PROBLEM TO SOLVE ▸ Could you give the records below again exactly, without the pictures?

═════ INPUT RECORDS

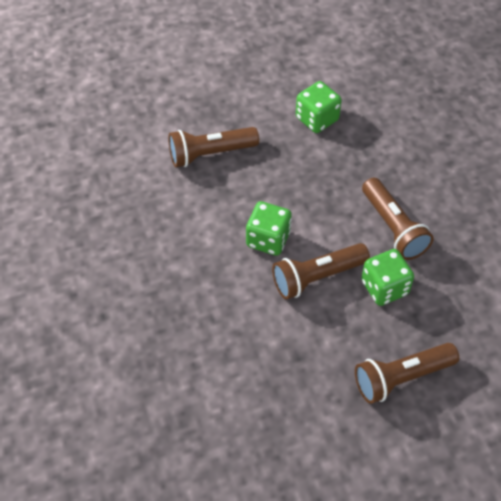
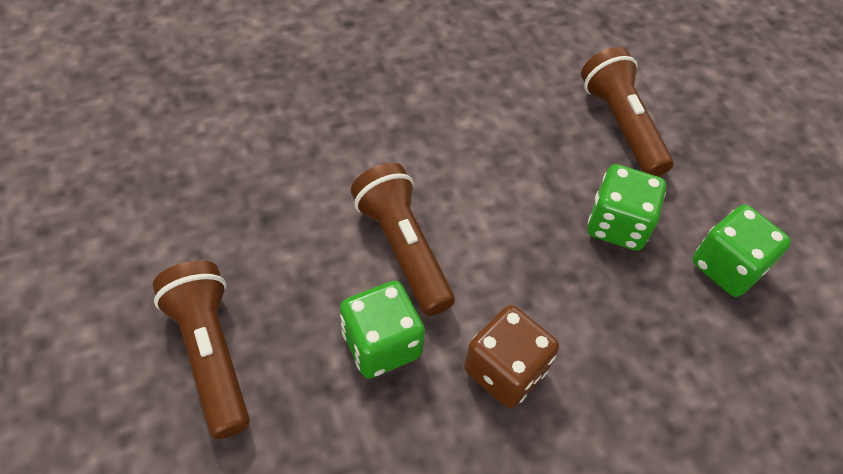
camera: 85 degrees right, 0 degrees up
green dice [246,201,292,256] -> green dice moved to [587,164,666,251]
brown flashlight [362,178,434,260] -> brown dice [464,305,559,408]

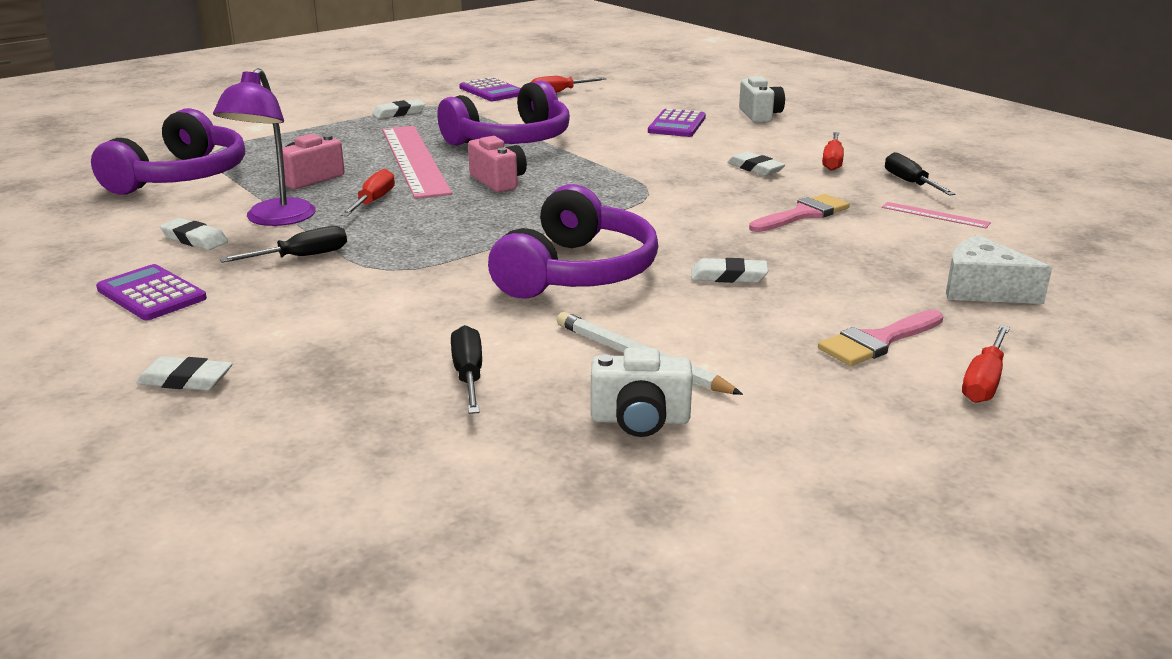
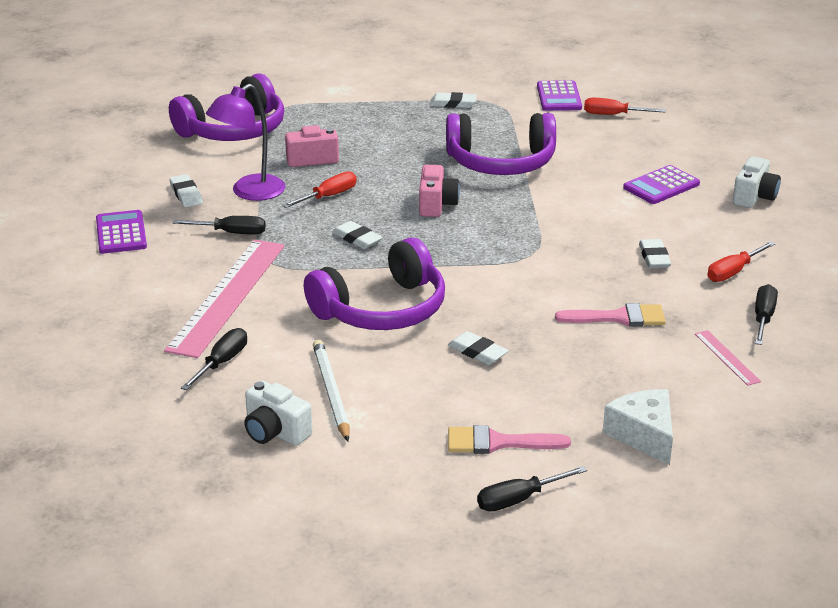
camera: 35 degrees right, 5 degrees up
white eraser [136,356,233,391] -> white eraser moved to [332,221,383,249]
pink ruler [382,126,452,199] -> pink ruler moved to [164,239,285,358]
red screwdriver [962,325,1010,403] -> black screwdriver [477,466,587,511]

══════════

RESPONSE AREA ▸
camera: 85 degrees right, 0 degrees up
green dice [246,201,292,256] -> green dice moved to [587,164,666,251]
brown flashlight [362,178,434,260] -> brown dice [464,305,559,408]

camera: 35 degrees right, 5 degrees up
white eraser [136,356,233,391] -> white eraser moved to [332,221,383,249]
pink ruler [382,126,452,199] -> pink ruler moved to [164,239,285,358]
red screwdriver [962,325,1010,403] -> black screwdriver [477,466,587,511]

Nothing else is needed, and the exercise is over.